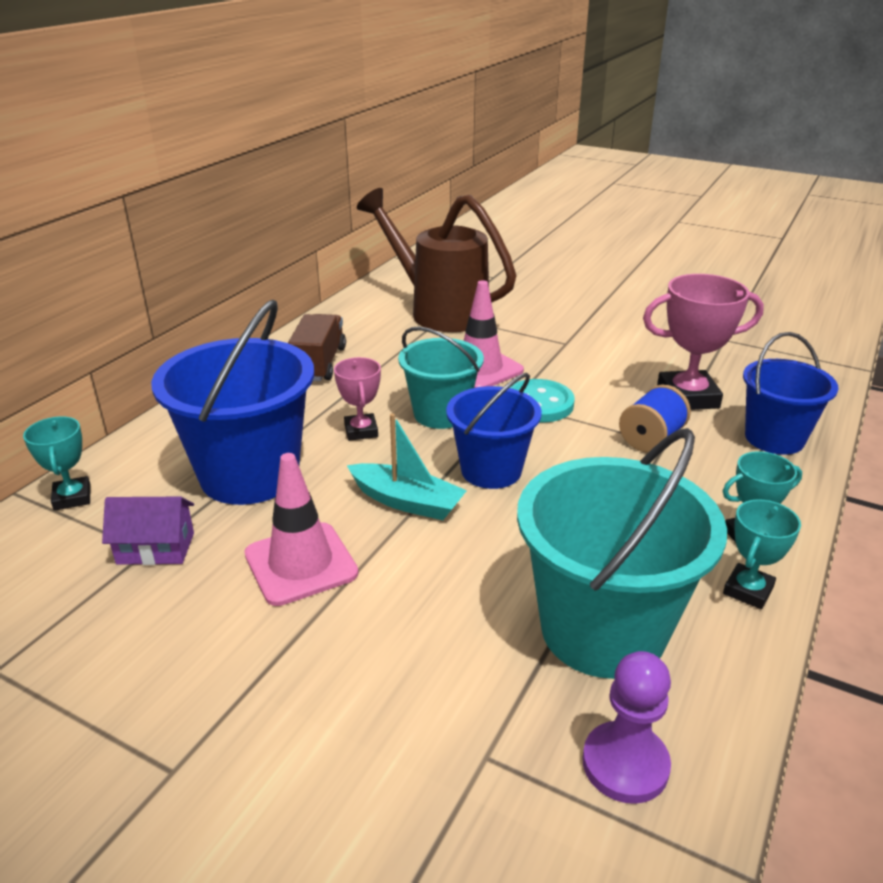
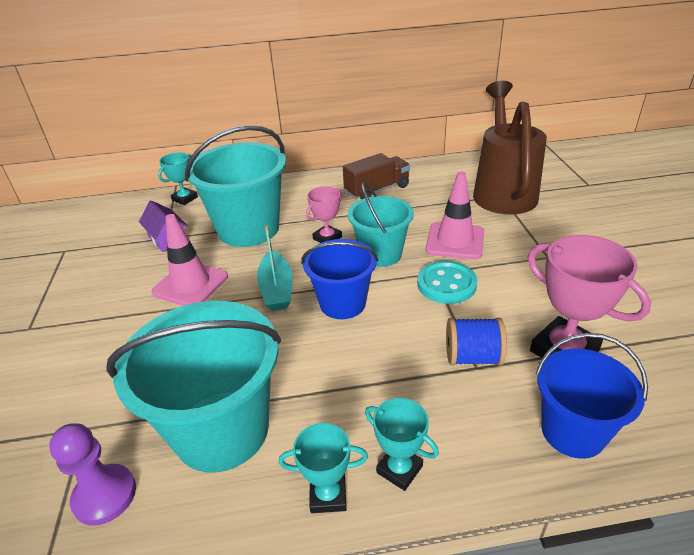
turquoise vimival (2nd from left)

---

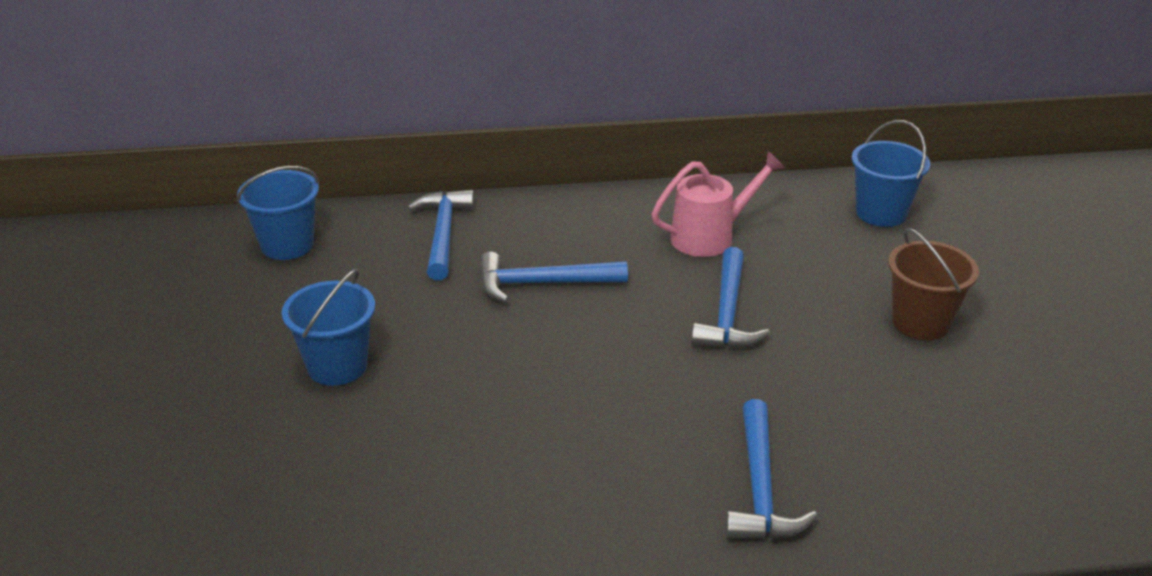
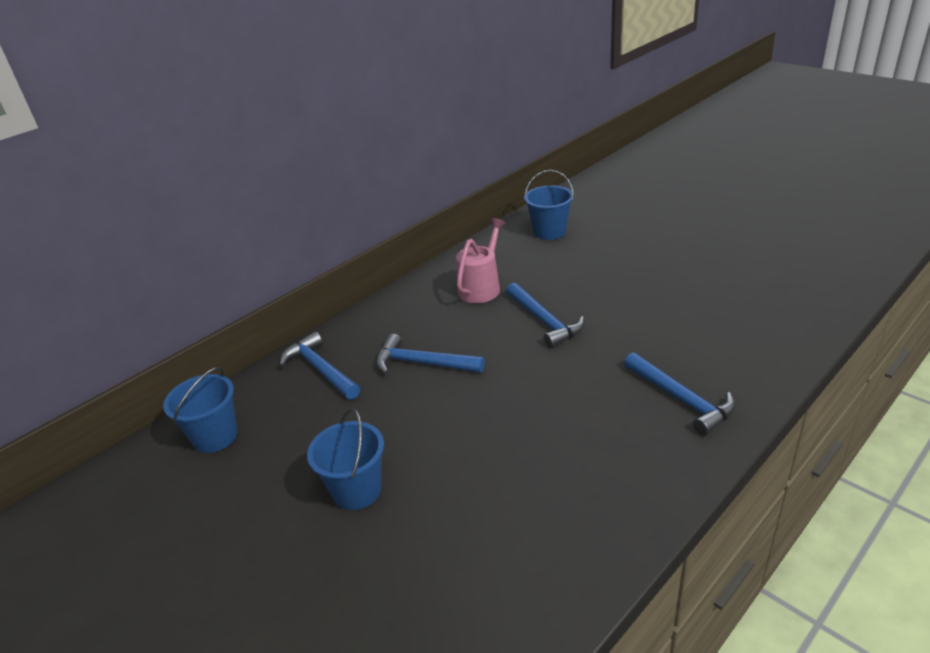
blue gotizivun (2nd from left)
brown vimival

* * *

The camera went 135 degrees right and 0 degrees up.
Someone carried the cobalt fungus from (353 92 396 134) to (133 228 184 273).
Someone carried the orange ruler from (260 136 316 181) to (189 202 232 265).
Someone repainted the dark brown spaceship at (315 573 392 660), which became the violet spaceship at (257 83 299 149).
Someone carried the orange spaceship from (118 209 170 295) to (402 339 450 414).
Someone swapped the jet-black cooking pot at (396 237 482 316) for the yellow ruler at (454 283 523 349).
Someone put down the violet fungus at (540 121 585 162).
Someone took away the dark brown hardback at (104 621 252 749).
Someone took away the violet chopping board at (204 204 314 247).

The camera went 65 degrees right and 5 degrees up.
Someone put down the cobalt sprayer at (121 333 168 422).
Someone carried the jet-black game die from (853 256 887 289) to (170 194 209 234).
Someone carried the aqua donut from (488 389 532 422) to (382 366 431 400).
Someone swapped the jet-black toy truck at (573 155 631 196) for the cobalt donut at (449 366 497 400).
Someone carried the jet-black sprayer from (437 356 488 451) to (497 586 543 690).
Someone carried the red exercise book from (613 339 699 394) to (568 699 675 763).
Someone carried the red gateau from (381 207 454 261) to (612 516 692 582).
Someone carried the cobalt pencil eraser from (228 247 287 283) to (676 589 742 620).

**Exercise details:** What lines in the material above include "fungus"? Copy every one of them.

**Answer to the exercise:**
Someone carried the cobalt fungus from (353 92 396 134) to (133 228 184 273).
Someone put down the violet fungus at (540 121 585 162).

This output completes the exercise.